§ **DATA IN THIS EXERCISE**
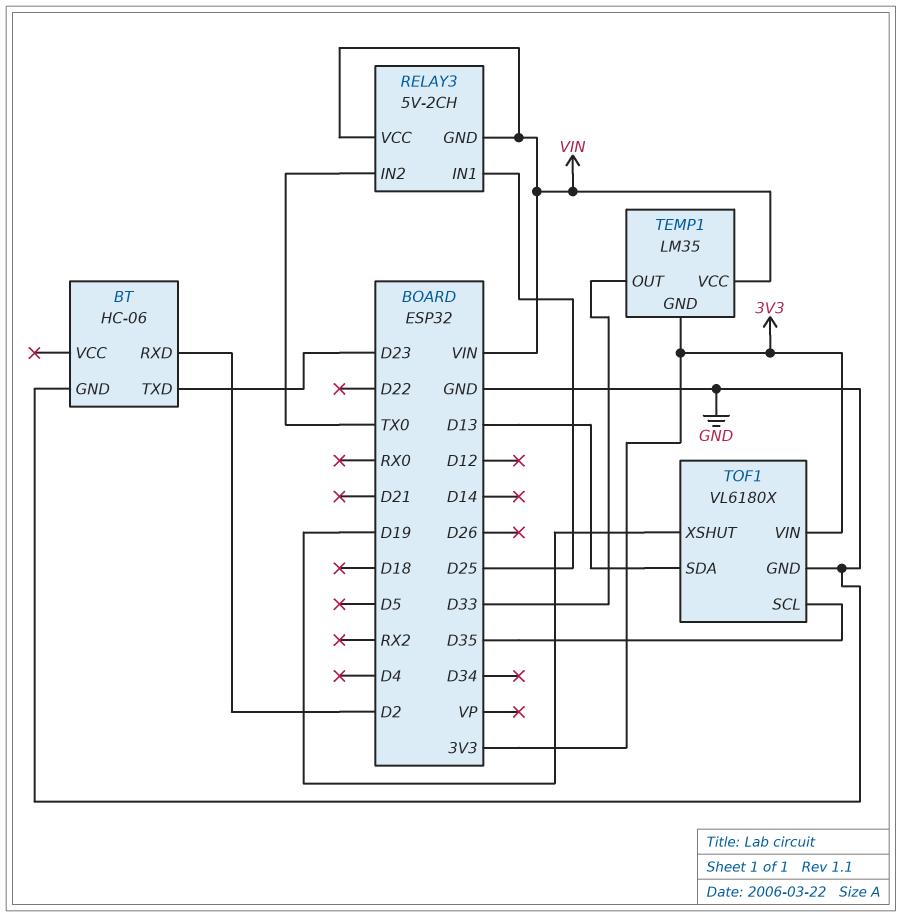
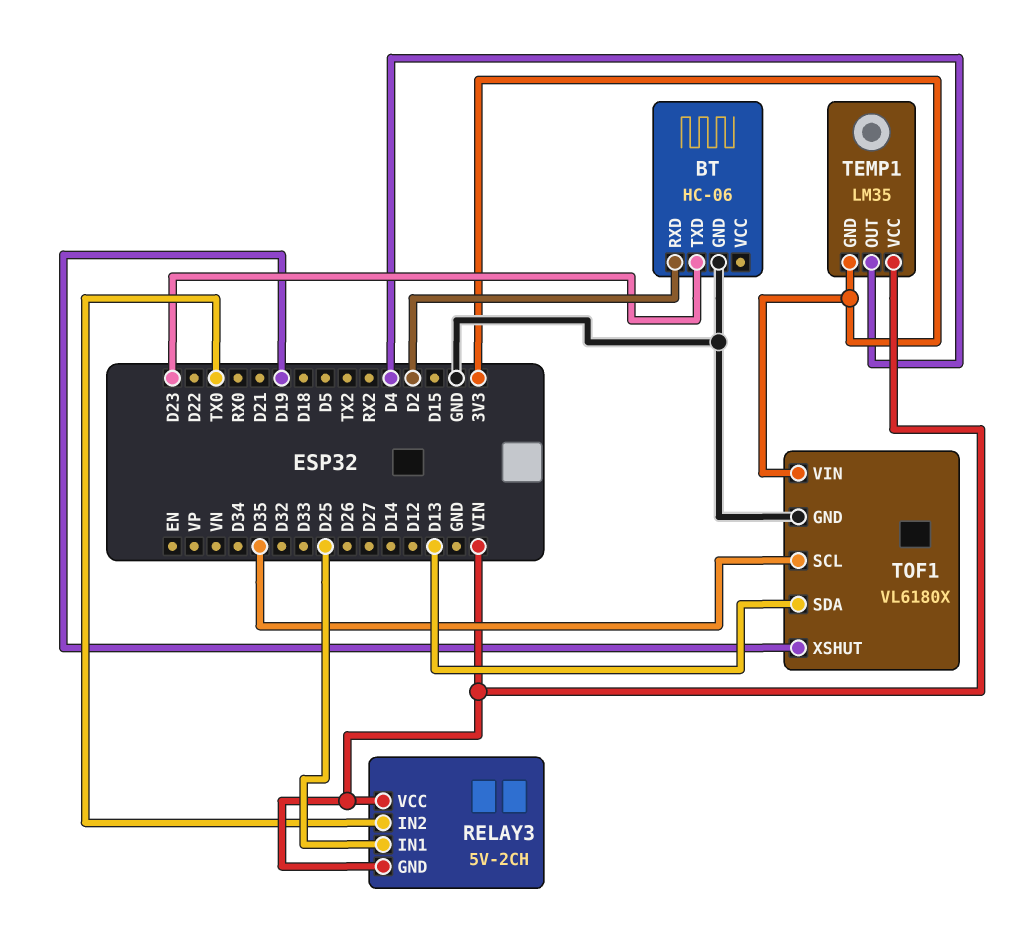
TEMP1 pin OUT: D33 -> D4

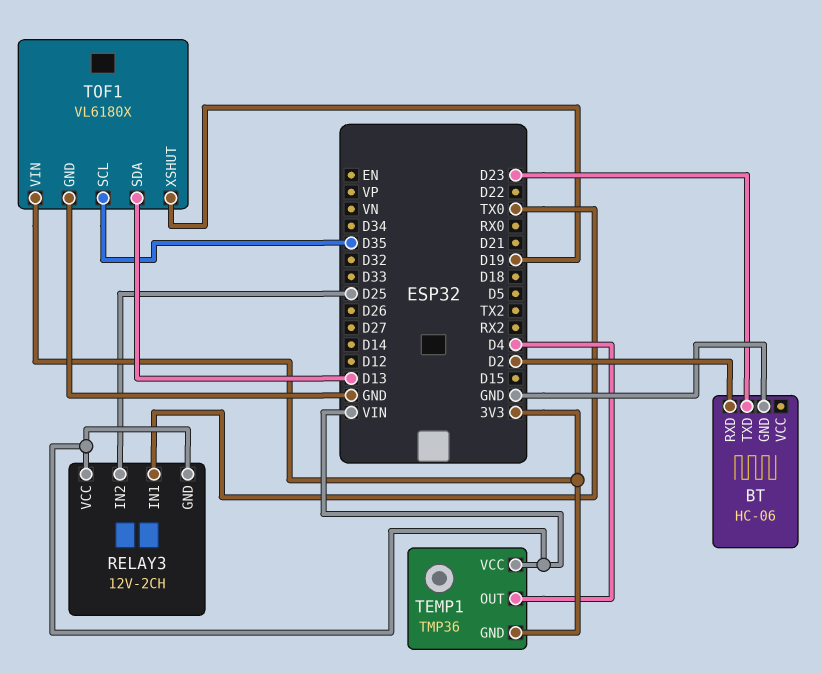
RELAY3: 5V-2CH -> 12V-2CH
RELAY3 pin IN1: D25 -> TX0
RELAY3 pin IN2: TX0 -> D25
TEMP1: LM35 -> TMP36

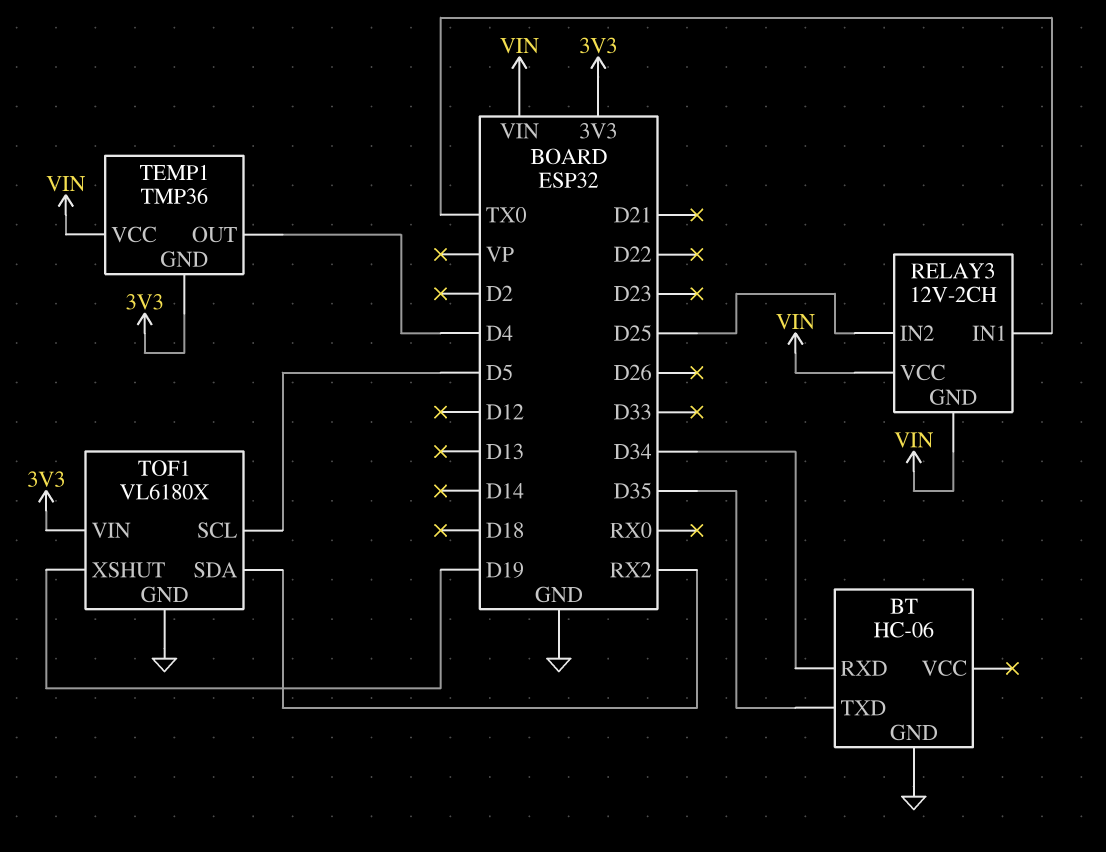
BT pin RXD: D2 -> D34
BT pin TXD: D23 -> D35
TOF1 pin SCL: D35 -> D5
TOF1 pin SDA: D13 -> RX2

§ **WHAT IS NEEDED**
Word for word, restate the line that contains "BT pin RXD: D2 -> D34" and each line after it, up to and including the last line of the listing; include nothing else.

§ **FINISHED EXERCISE**
BT pin RXD: D2 -> D34
BT pin TXD: D23 -> D35
TOF1 pin SCL: D35 -> D5
TOF1 pin SDA: D13 -> RX2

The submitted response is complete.